#### EXERCISE AIM:
Exactly what is written in the records below should be returned, minus the images.

-- GIVEN ENTRIES follows --

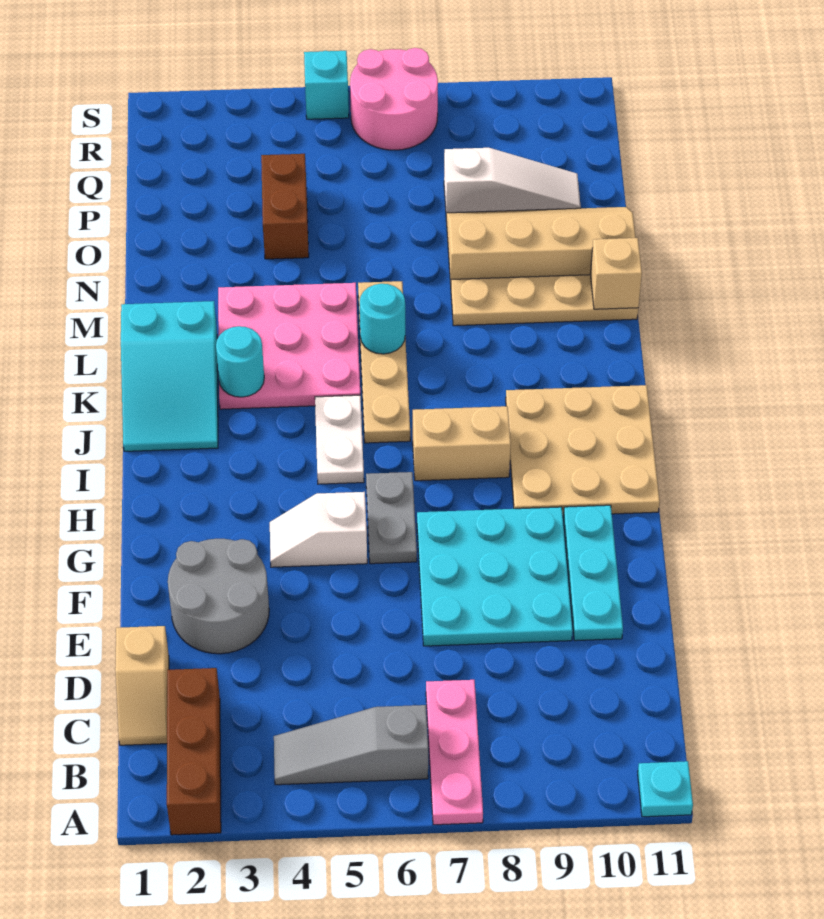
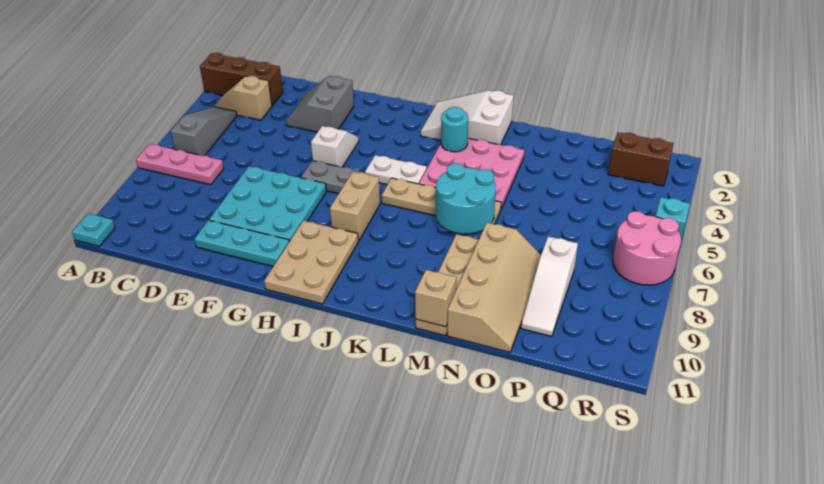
tan 1x2 slope [115,626,169,745] -> tan 1x2 slope moved to [214,76,272,120]
grey 2x2 round brick [168,539,269,654] -> grey 2x2 slope [286,76,354,132]
tan 3x3 plate [506,385,660,516] -> tan 2x3 plate [264,221,358,304]
cyan 2x3 slope [121,301,218,451] -> white 2x3 slope [421,91,513,145]
cyan 1x1 round brick [360,284,405,354] -> cyan 2x2 round brick [436,163,496,234]
brown 1x2 brick [261,154,309,259] -> brown 1x2 brick moved to [608,132,674,186]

-- GIVEN ENTRIES concluded --

#### OUTPUT OF THE TASK:
tan 1x2 slope [115,626,169,745] -> tan 1x2 slope moved to [214,76,272,120]
grey 2x2 round brick [168,539,269,654] -> grey 2x2 slope [286,76,354,132]
tan 3x3 plate [506,385,660,516] -> tan 2x3 plate [264,221,358,304]
cyan 2x3 slope [121,301,218,451] -> white 2x3 slope [421,91,513,145]
cyan 1x1 round brick [360,284,405,354] -> cyan 2x2 round brick [436,163,496,234]
brown 1x2 brick [261,154,309,259] -> brown 1x2 brick moved to [608,132,674,186]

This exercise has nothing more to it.